Please state how many lines of the records hold the string "BUZZER", giving nothing but the number.

┌──

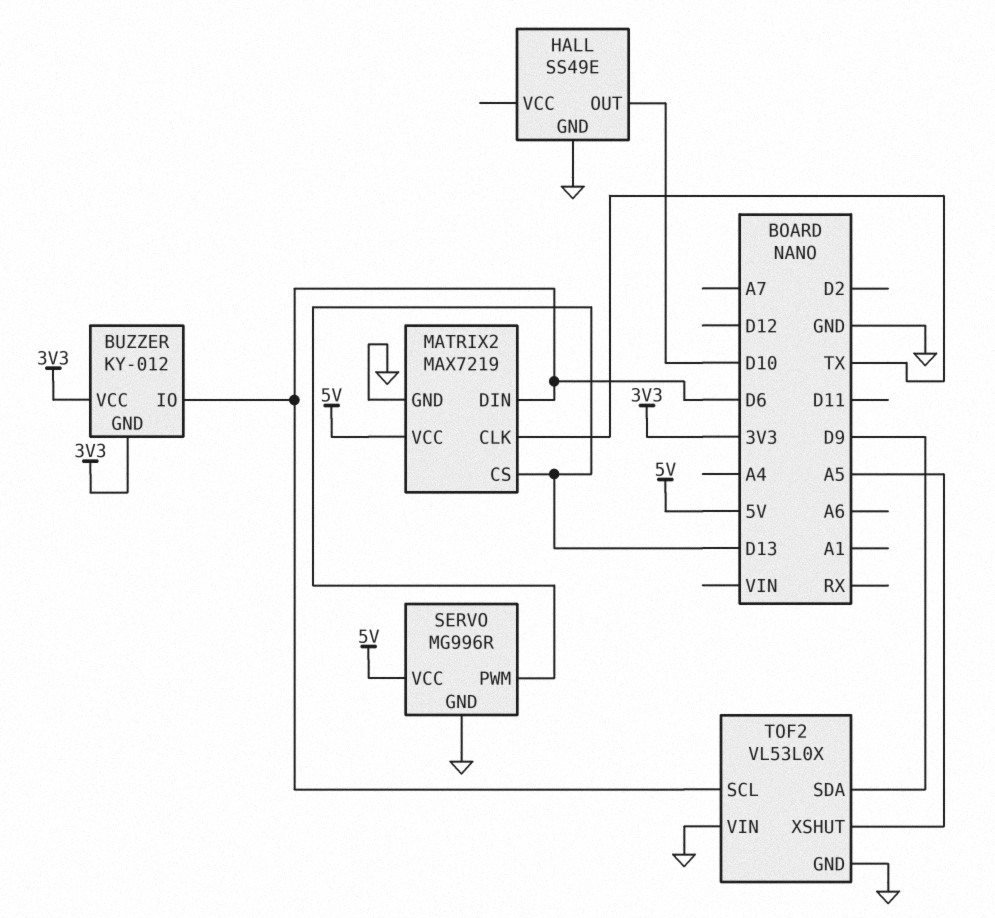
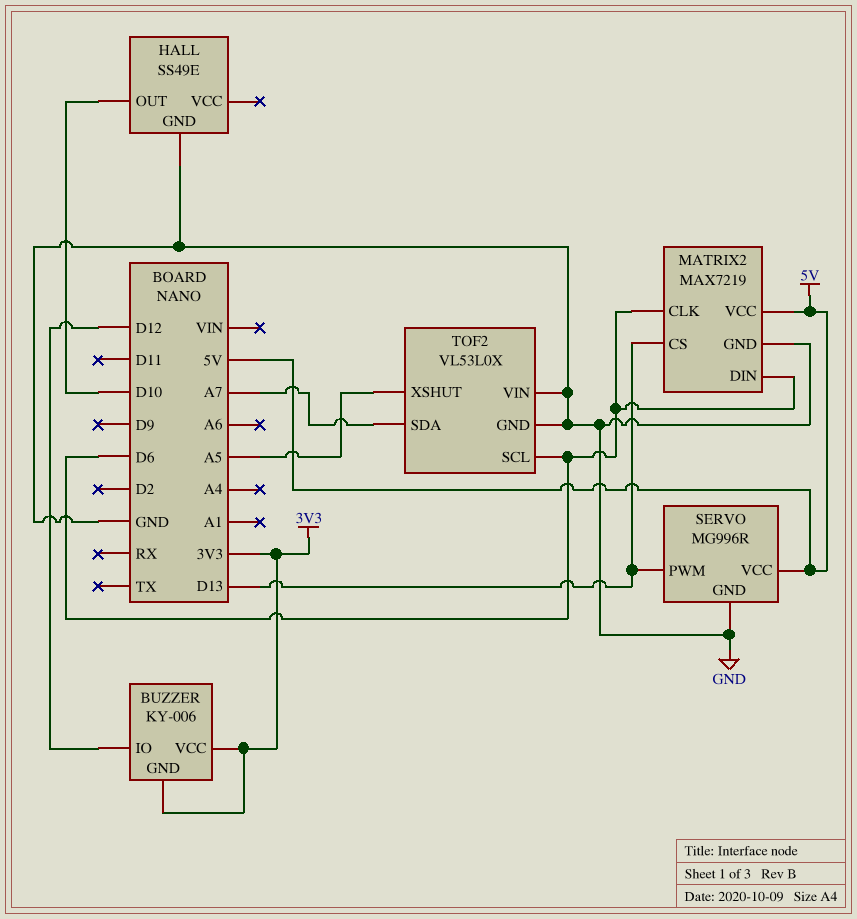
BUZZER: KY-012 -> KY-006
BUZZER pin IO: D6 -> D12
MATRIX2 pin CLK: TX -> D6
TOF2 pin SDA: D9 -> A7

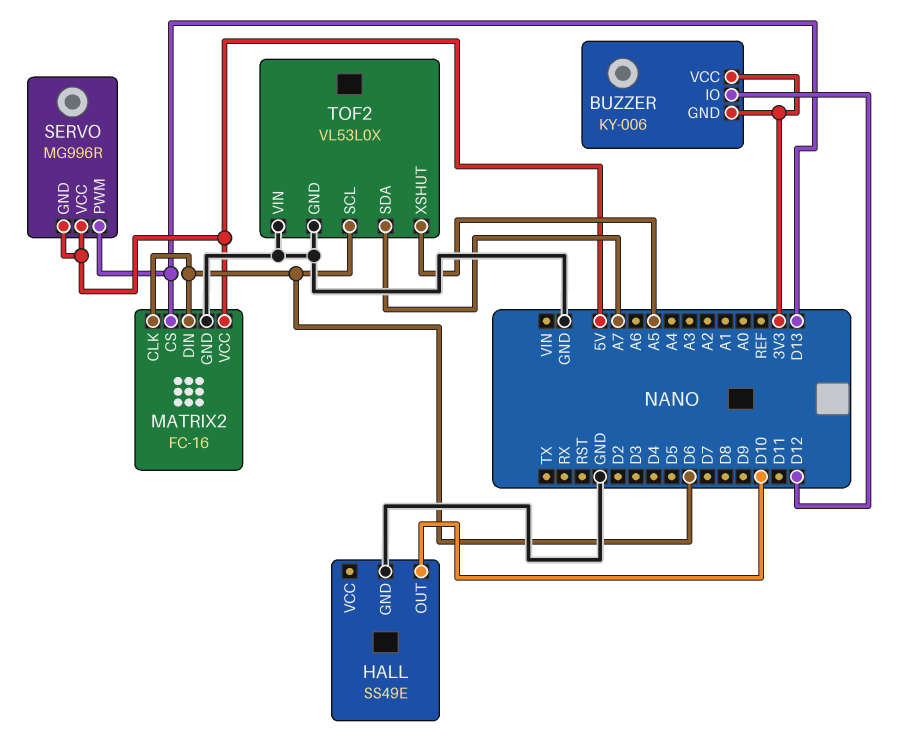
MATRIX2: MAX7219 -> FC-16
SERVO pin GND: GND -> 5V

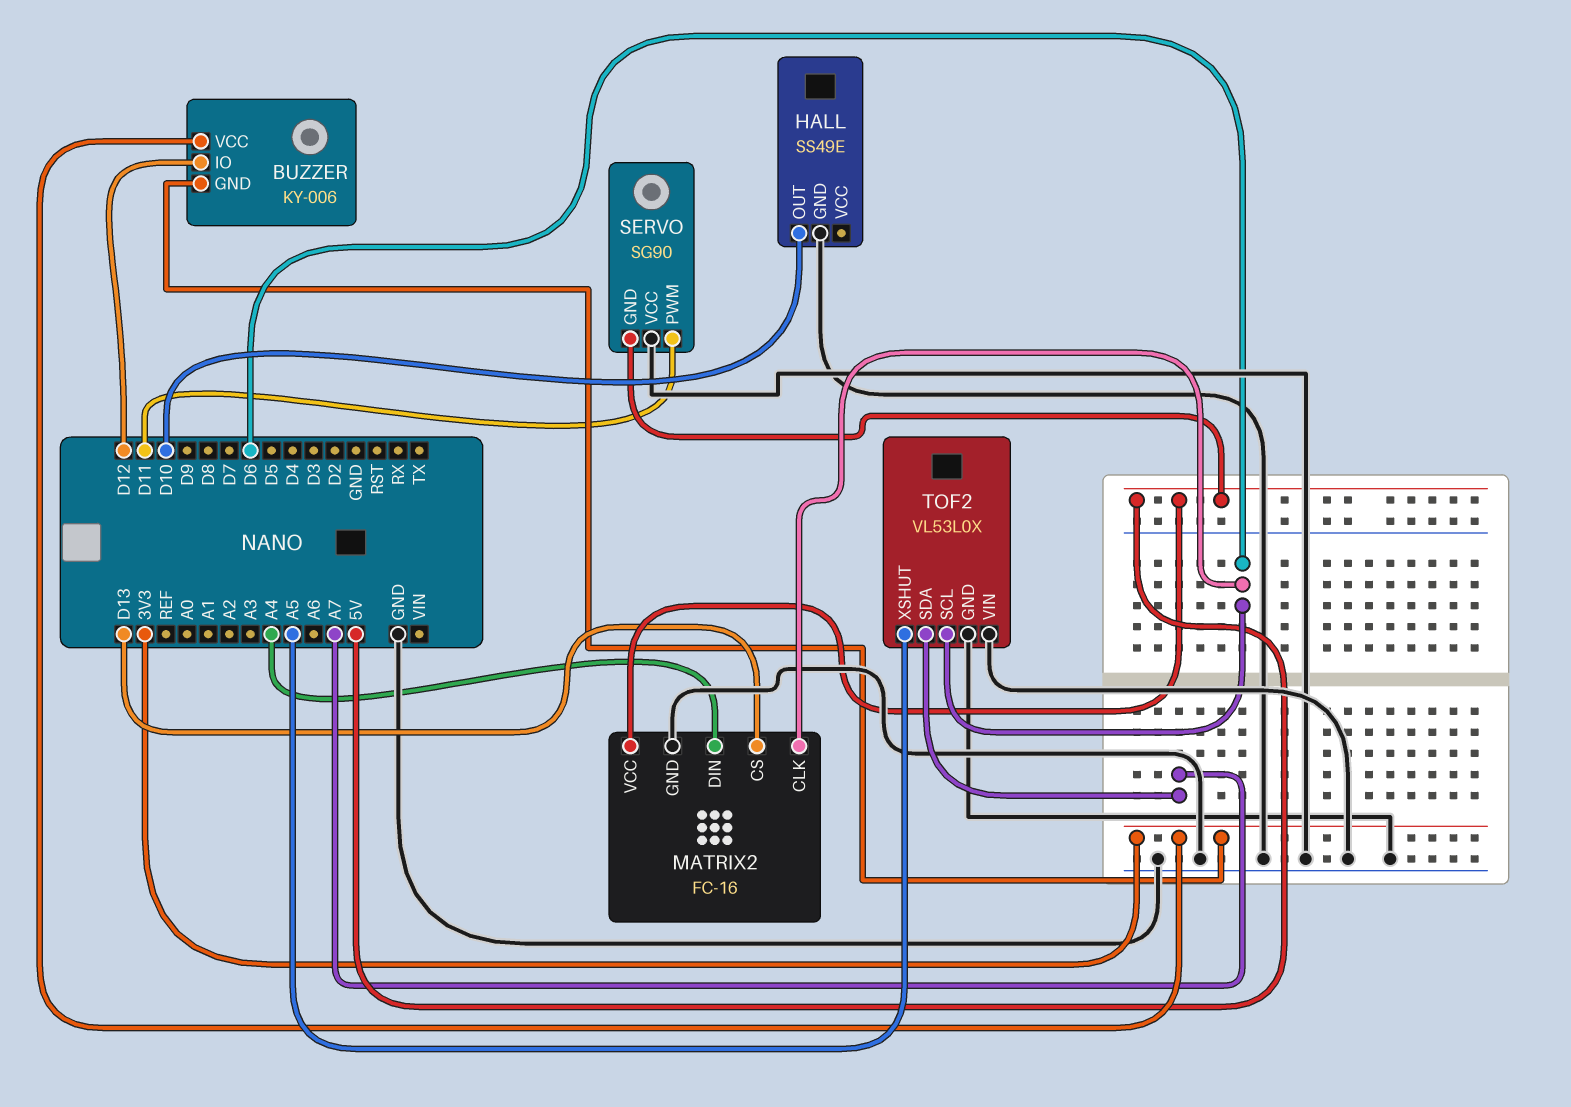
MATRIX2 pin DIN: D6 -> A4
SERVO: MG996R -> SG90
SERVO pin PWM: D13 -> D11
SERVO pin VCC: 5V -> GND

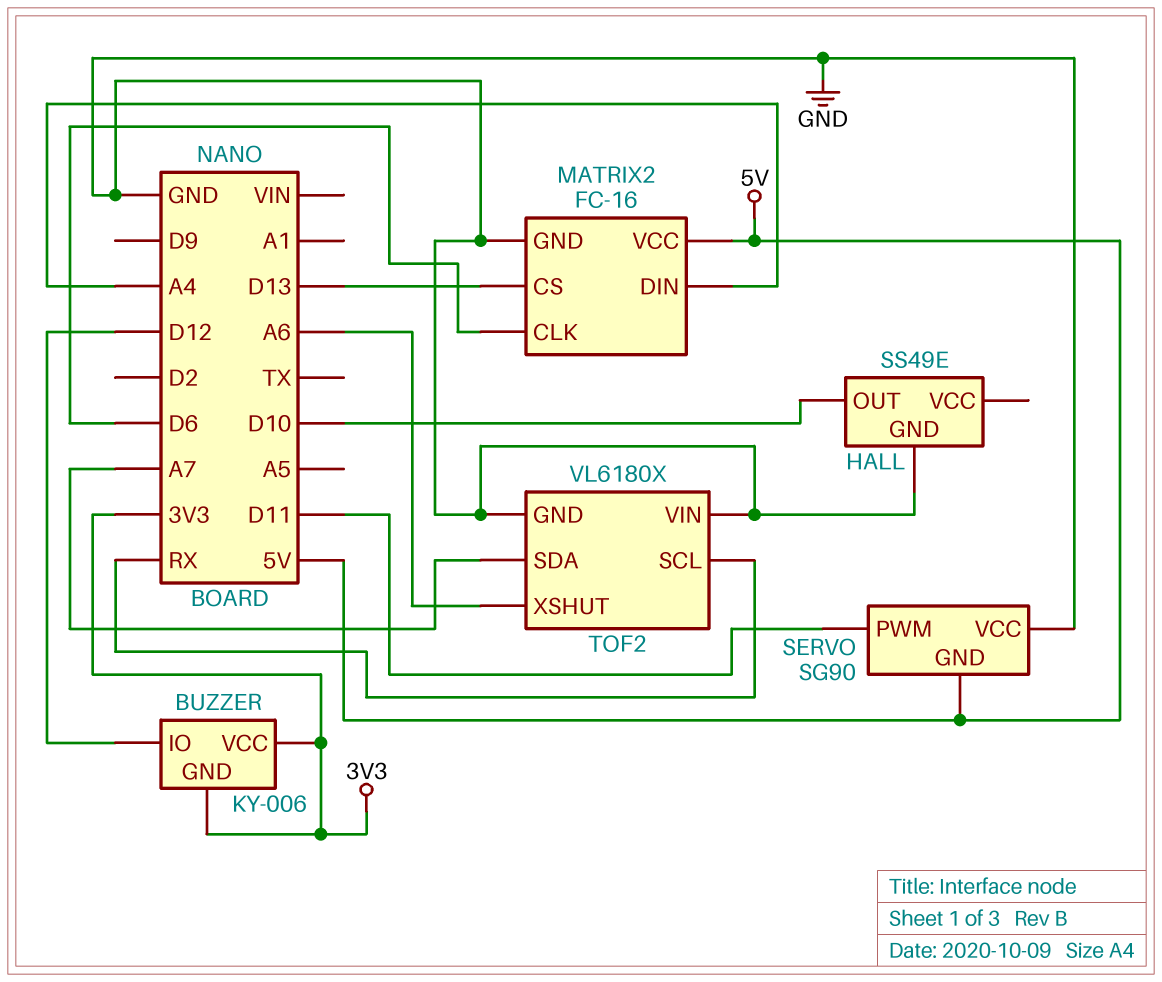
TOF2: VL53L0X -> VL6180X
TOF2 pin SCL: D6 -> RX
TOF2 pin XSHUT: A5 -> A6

└──

■ Response to the exercise ■
2